# The problem
Exactly the lines below from the one with "C9: 1.5uF (plus" up to and including the one with "R4: 10k (DIS, RC) -> 1.2k (DIS, RC)" make up the answer, with nothing else added.

# Data for processing
········

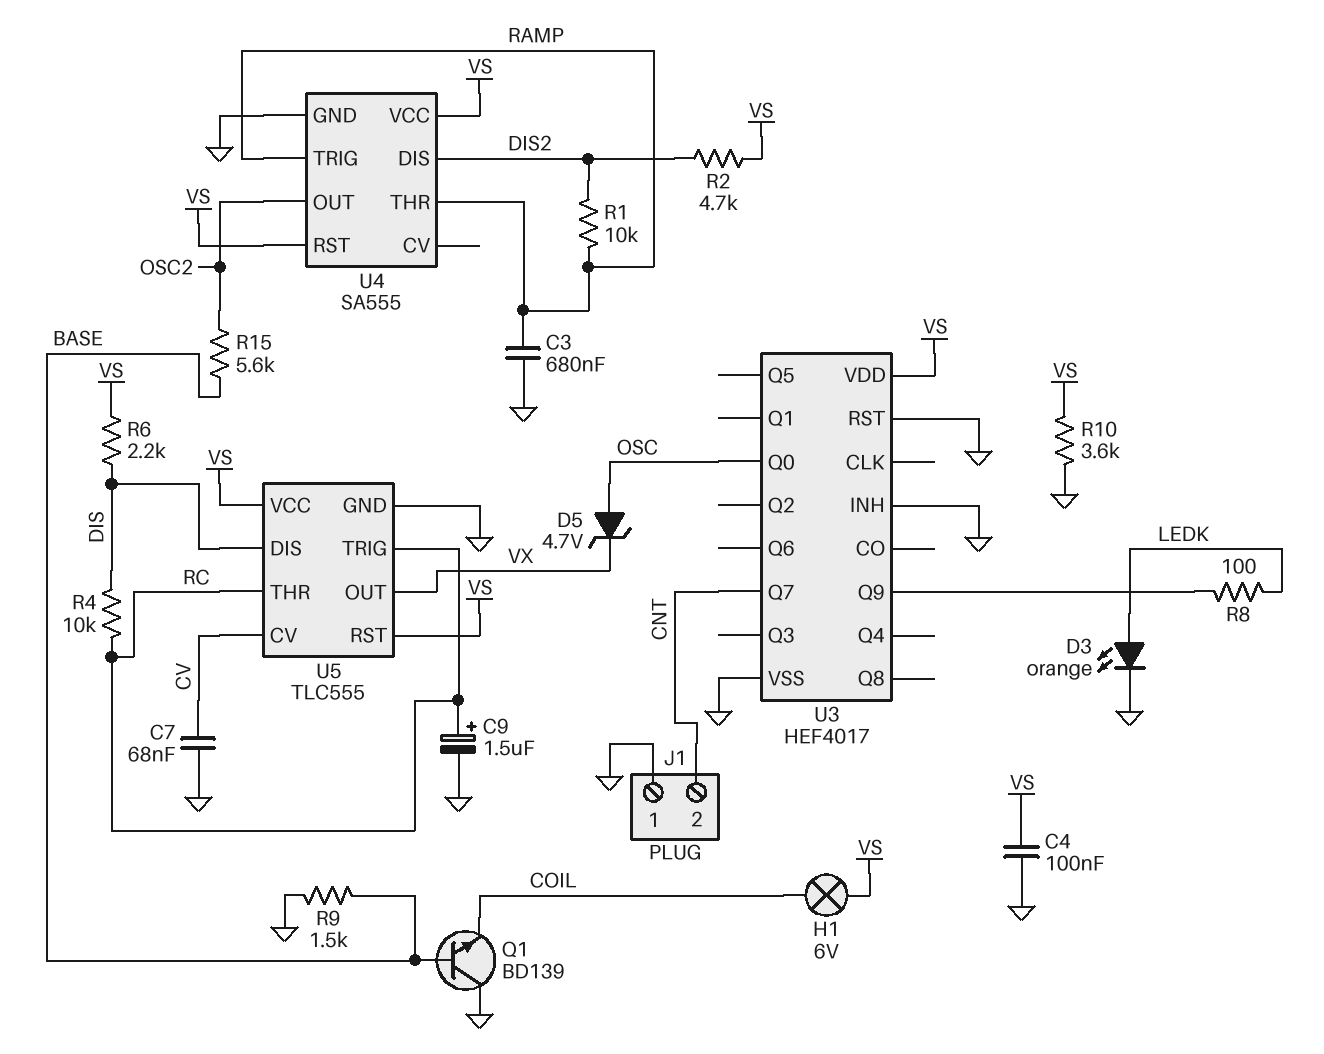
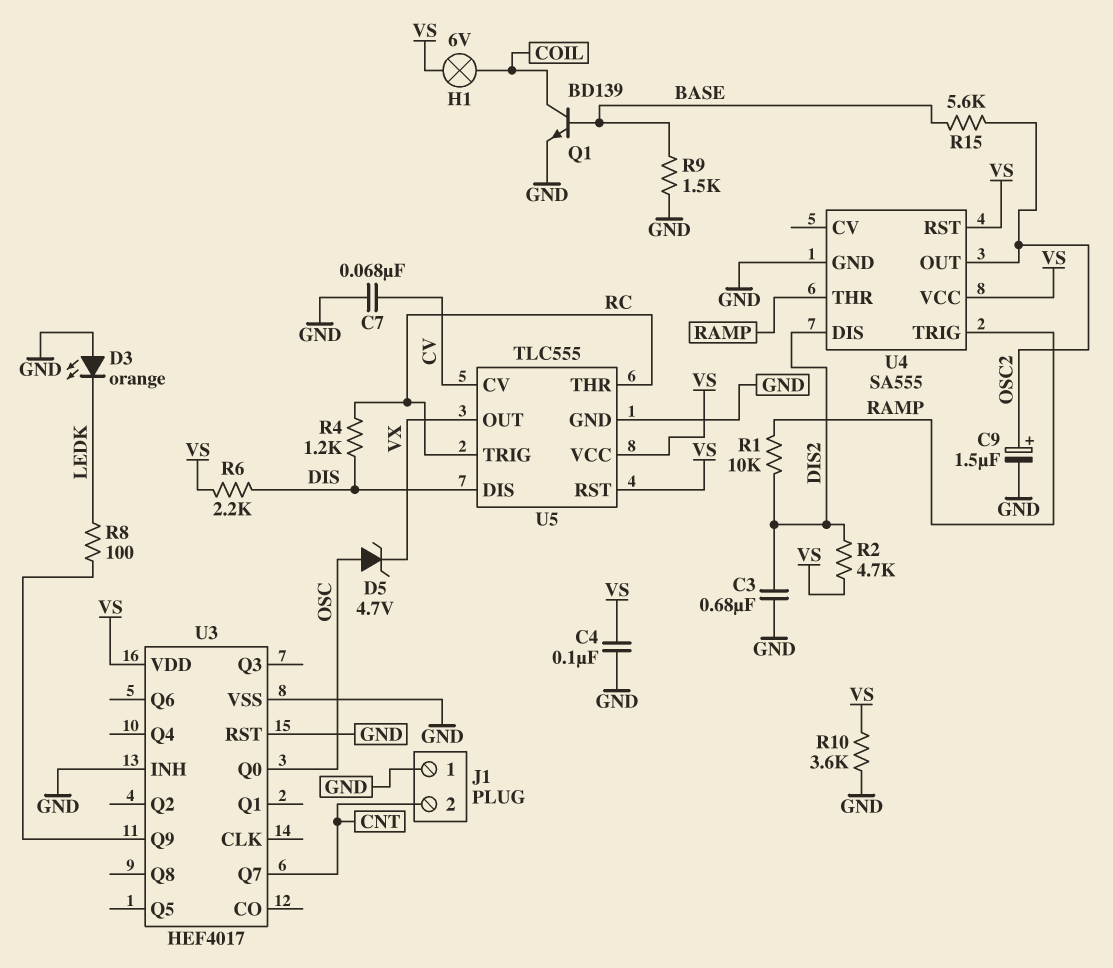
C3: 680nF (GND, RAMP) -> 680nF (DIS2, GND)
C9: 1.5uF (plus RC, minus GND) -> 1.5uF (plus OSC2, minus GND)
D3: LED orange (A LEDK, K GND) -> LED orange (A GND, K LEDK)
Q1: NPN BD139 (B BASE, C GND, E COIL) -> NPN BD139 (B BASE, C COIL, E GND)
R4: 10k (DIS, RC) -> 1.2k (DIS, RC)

········

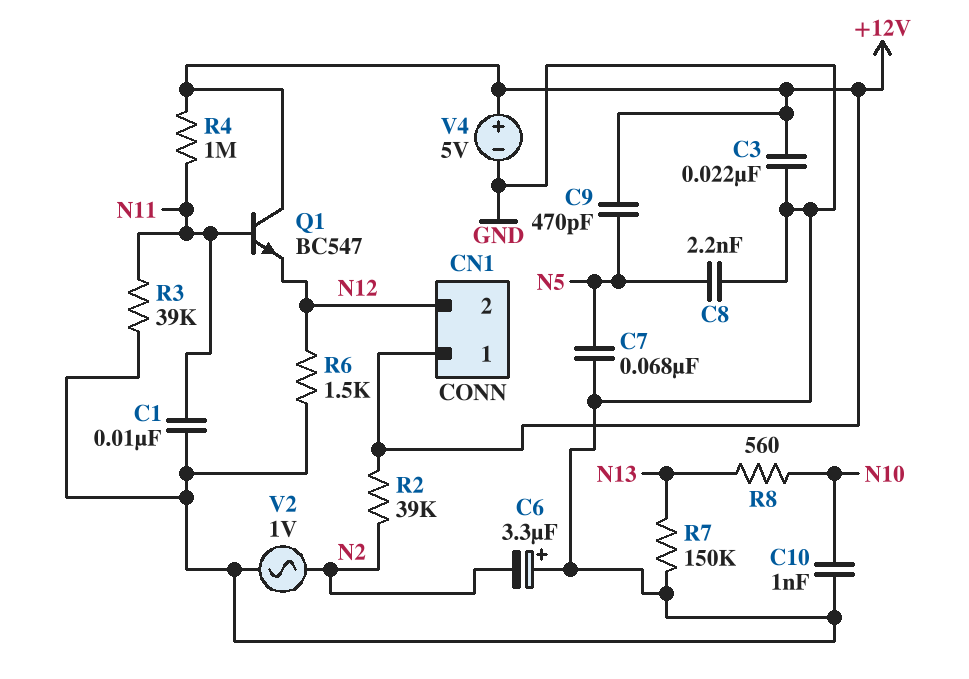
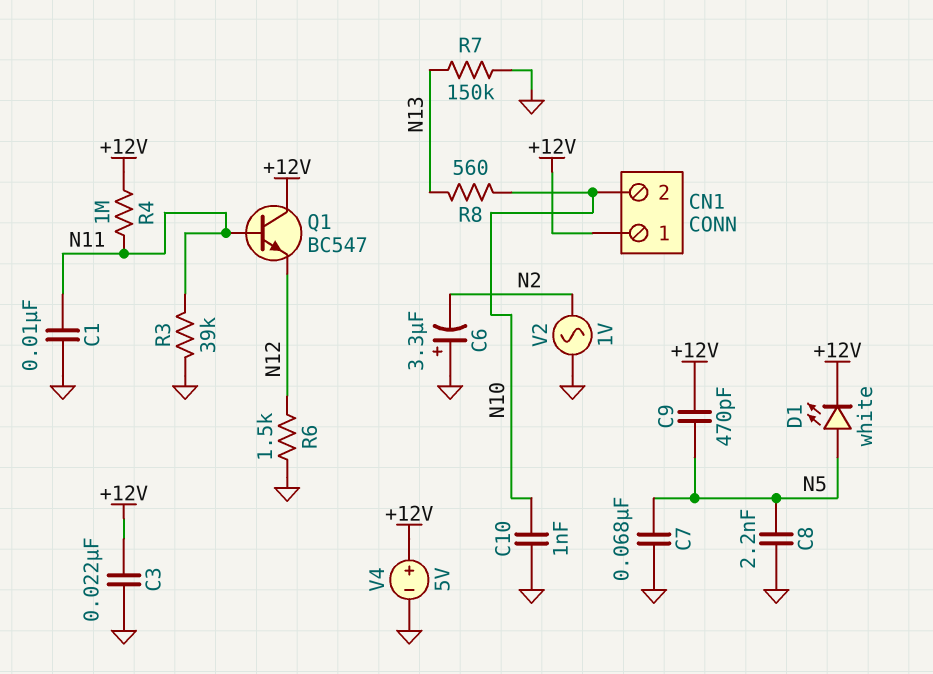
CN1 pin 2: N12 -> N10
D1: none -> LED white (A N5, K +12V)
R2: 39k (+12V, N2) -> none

········

# Expected answer
C9: 1.5uF (plus RC, minus GND) -> 1.5uF (plus OSC2, minus GND)
D3: LED orange (A LEDK, K GND) -> LED orange (A GND, K LEDK)
Q1: NPN BD139 (B BASE, C GND, E COIL) -> NPN BD139 (B BASE, C COIL, E GND)
R4: 10k (DIS, RC) -> 1.2k (DIS, RC)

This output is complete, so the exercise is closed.